SUPPLIED DATA START

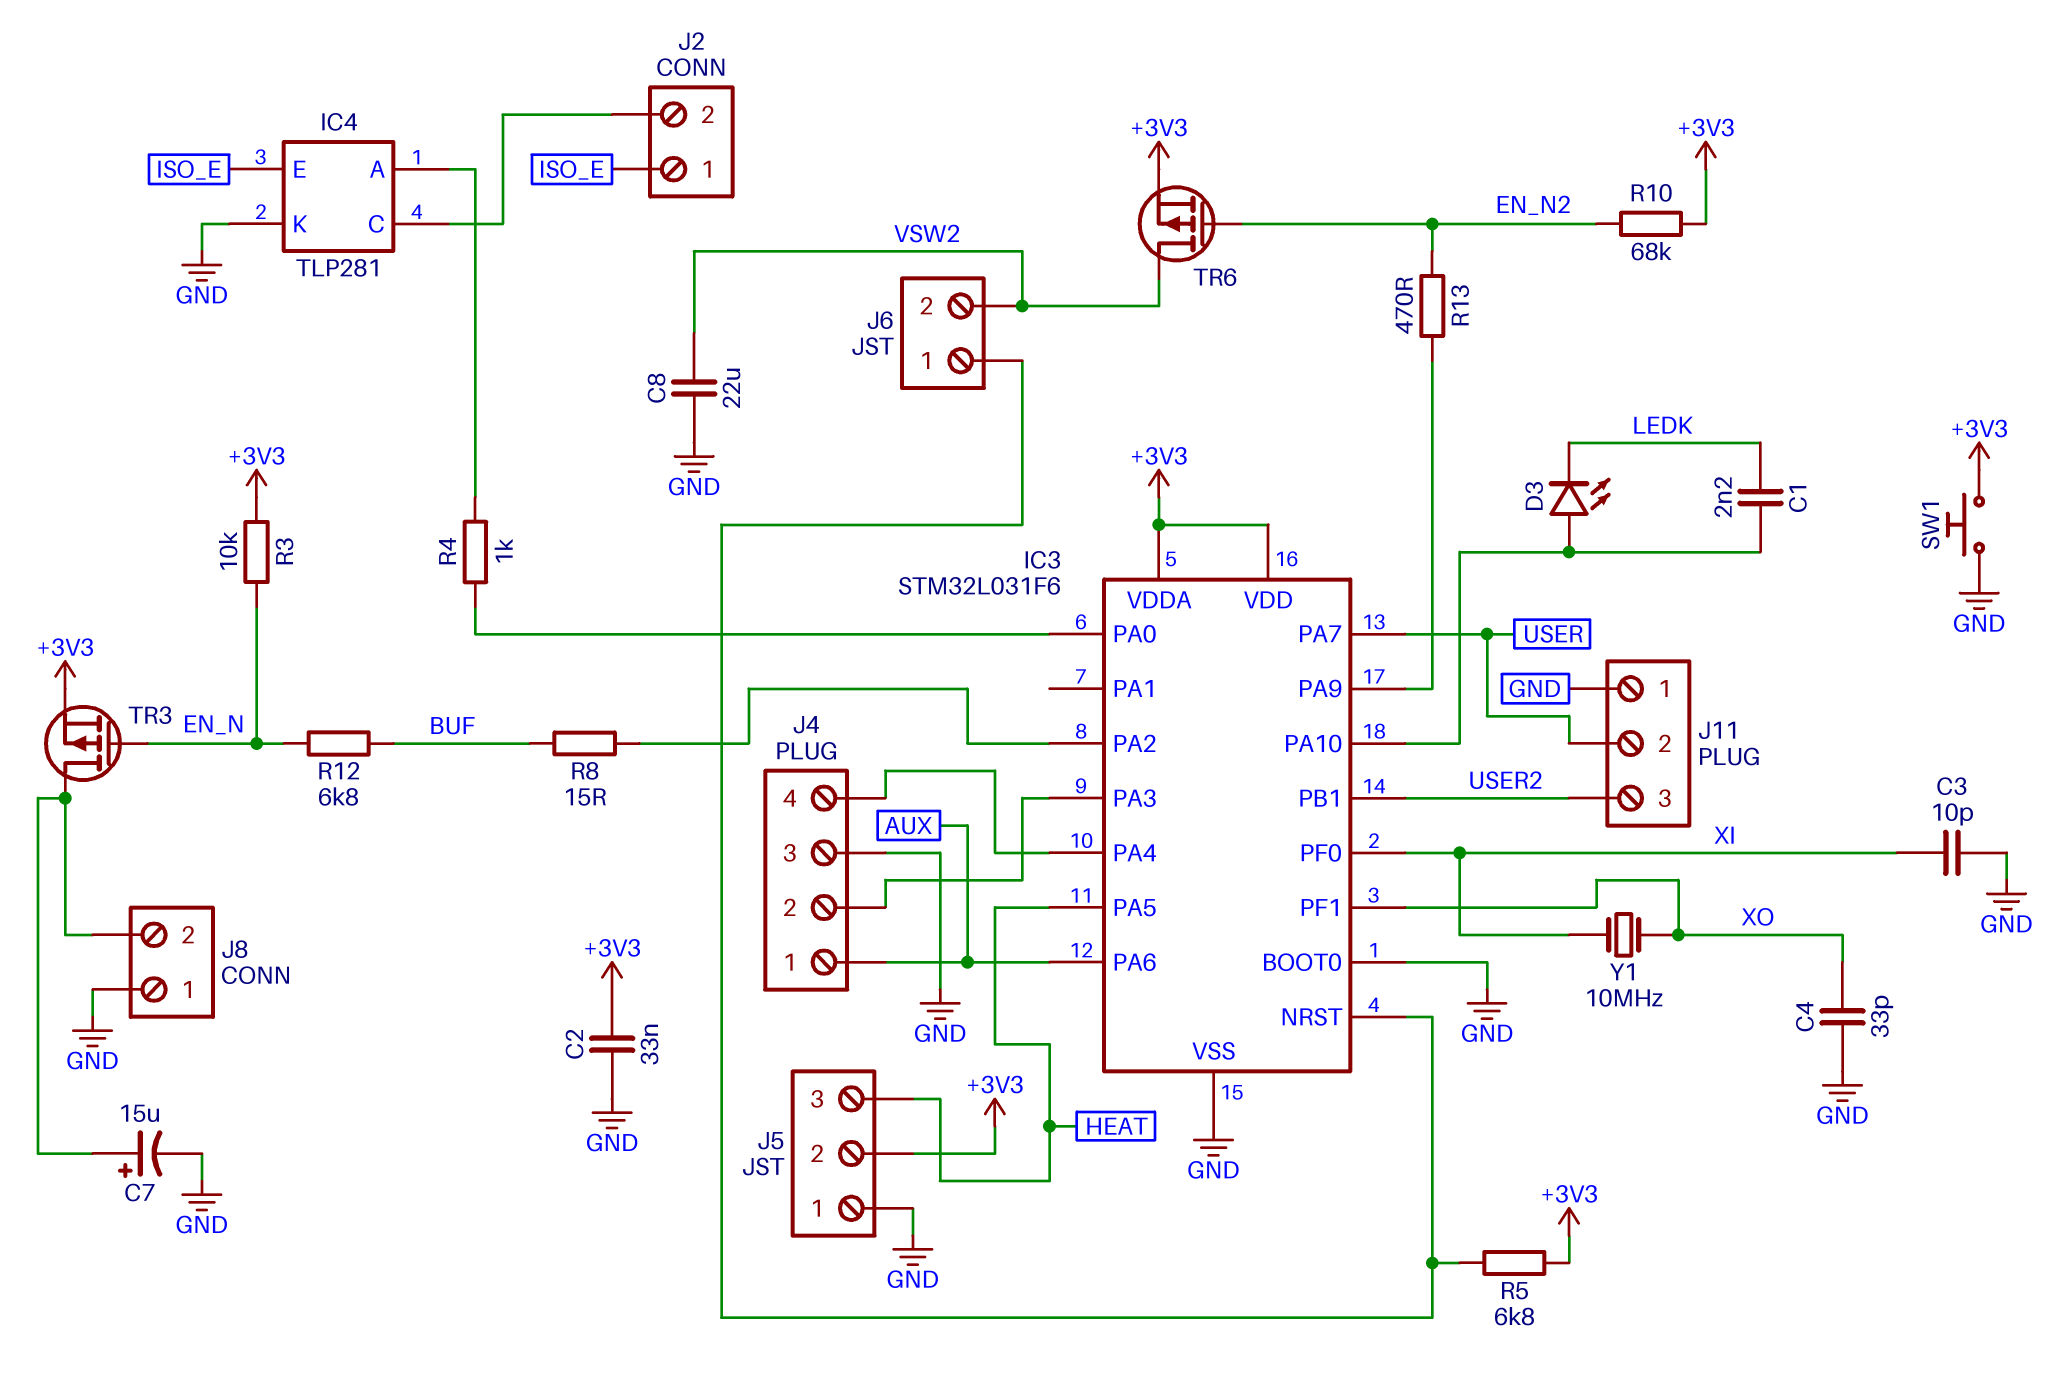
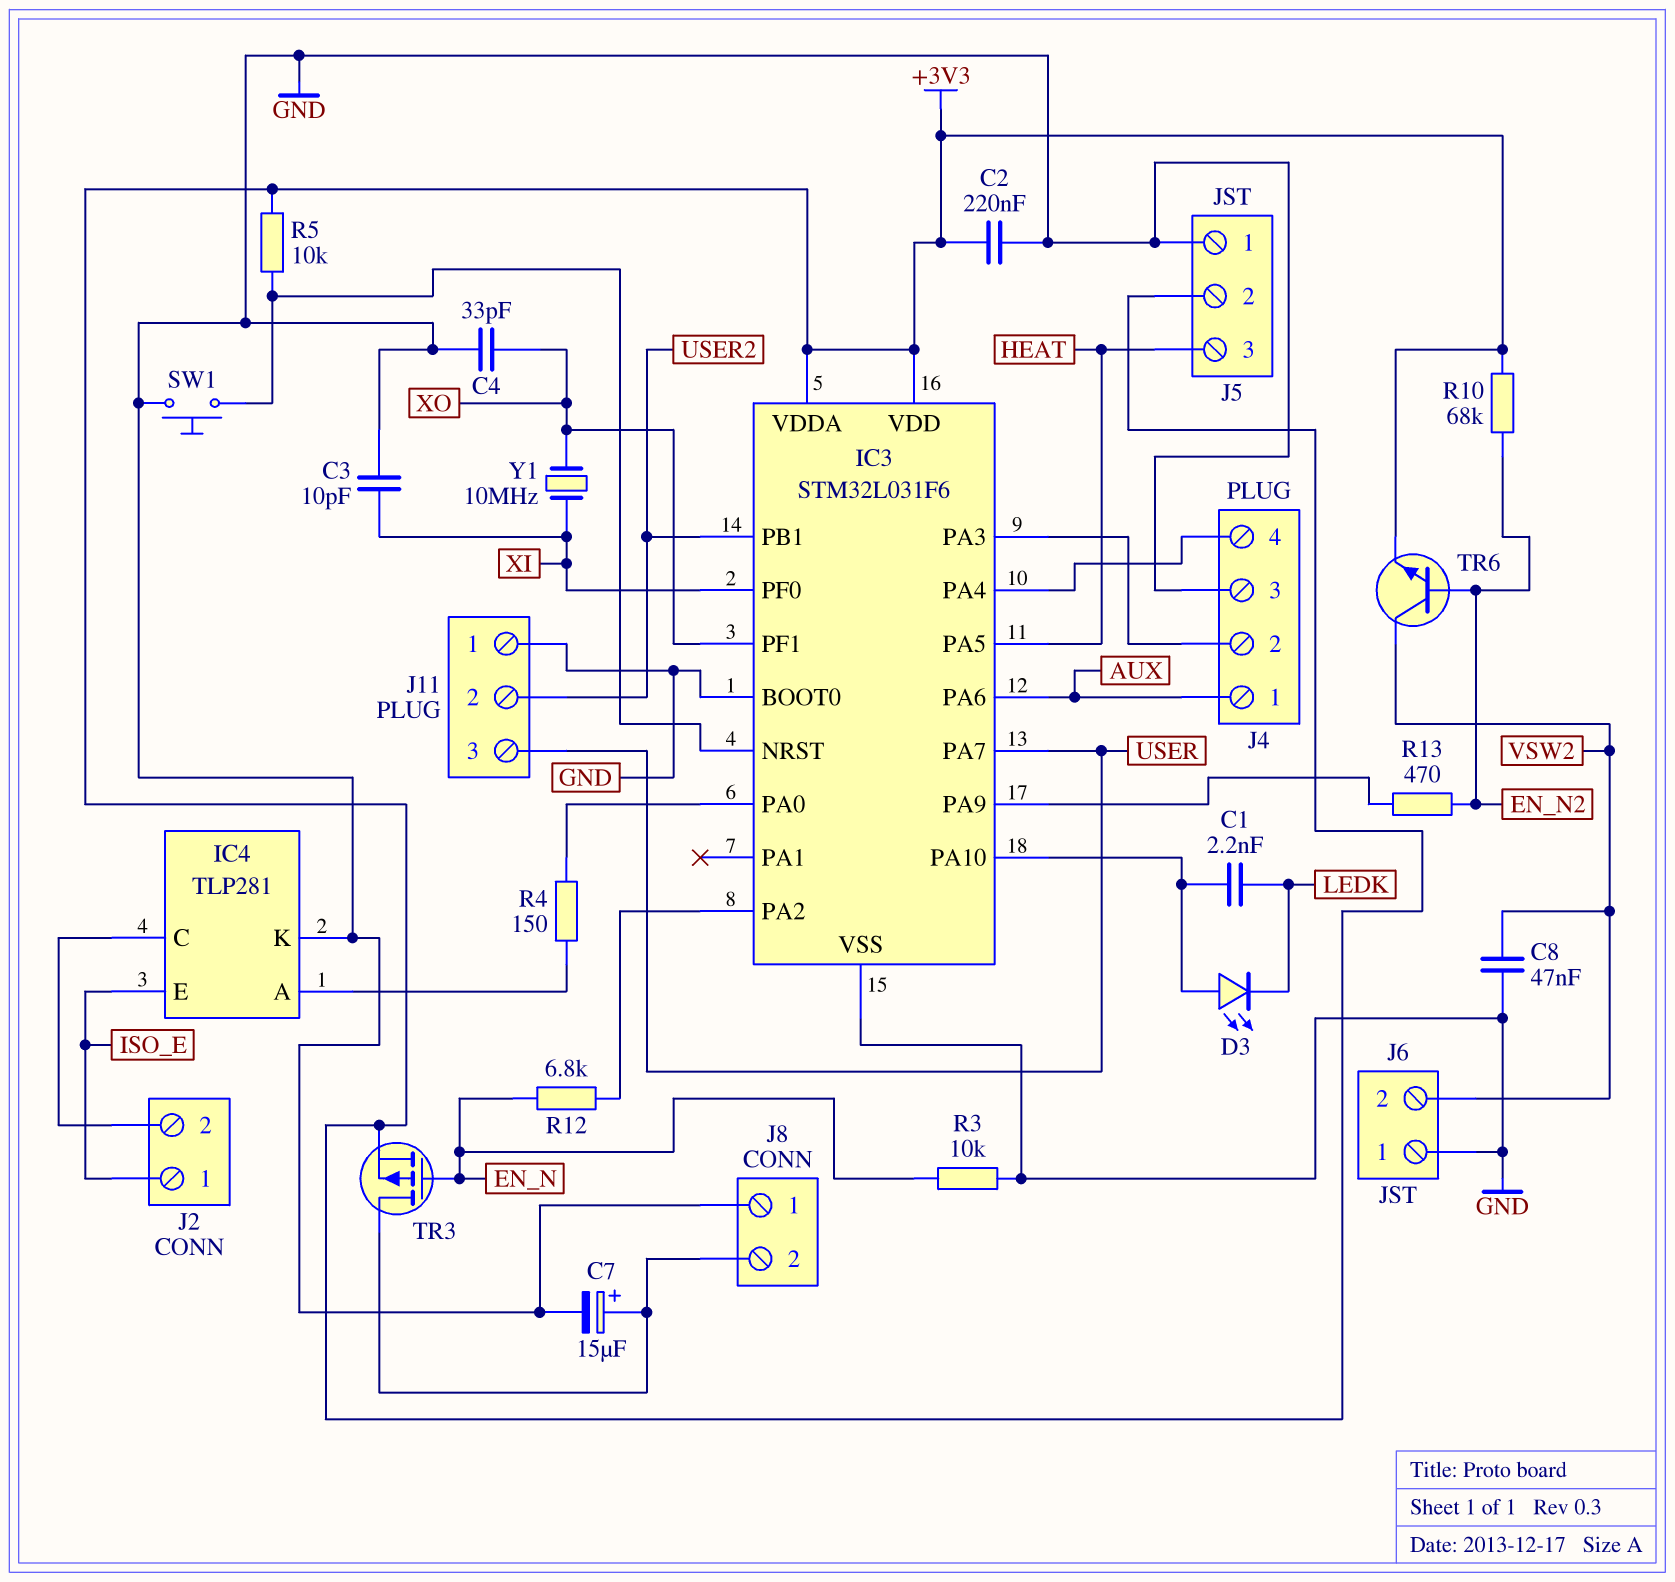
C2: 33nF (+3V3, GND) -> 220nF (+3V3, GND)
C8: 22uF (GND, VSW2) -> 47nF (GND, VSW2)
J6 pin 1: IC3/NRST -> GND
J11 pin 2: USER -> USER2
J11 pin 3: USER2 -> USER
R3: 10k (+3V3, EN_N) -> 10k (EN_N, GND)
R4: 1k (IC3/PA0, IC4/A) -> 150 (IC3/PA0, IC4/A)
R5: 6.8k (+3V3, IC3/NRST) -> 10k (+3V3, IC3/NRST)
R8: 15 (BUF, IC3/PA2) -> none
R12: 6.8k (BUF, EN_N) -> 6.8k (EN_N, IC3/PA2)
SW1: button (+3V3, GND) -> button (GND, IC3/NRST)
TR6: PMOS (G EN_N2, D VSW2, S +3V3) -> NPN (B EN_N2, C VSW2, E +3V3)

SUPPLIED DATA END

■ EXERCISE BRIEF ■
Starting at the line that contains "J11 pin 2: USER -> USER2", print every line through the end of the listing, word for word. Leave out all the rest.

■ TASK SOLUTION ■
J11 pin 2: USER -> USER2
J11 pin 3: USER2 -> USER
R3: 10k (+3V3, EN_N) -> 10k (EN_N, GND)
R4: 1k (IC3/PA0, IC4/A) -> 150 (IC3/PA0, IC4/A)
R5: 6.8k (+3V3, IC3/NRST) -> 10k (+3V3, IC3/NRST)
R8: 15 (BUF, IC3/PA2) -> none
R12: 6.8k (BUF, EN_N) -> 6.8k (EN_N, IC3/PA2)
SW1: button (+3V3, GND) -> button (GND, IC3/NRST)
TR6: PMOS (G EN_N2, D VSW2, S +3V3) -> NPN (B EN_N2, C VSW2, E +3V3)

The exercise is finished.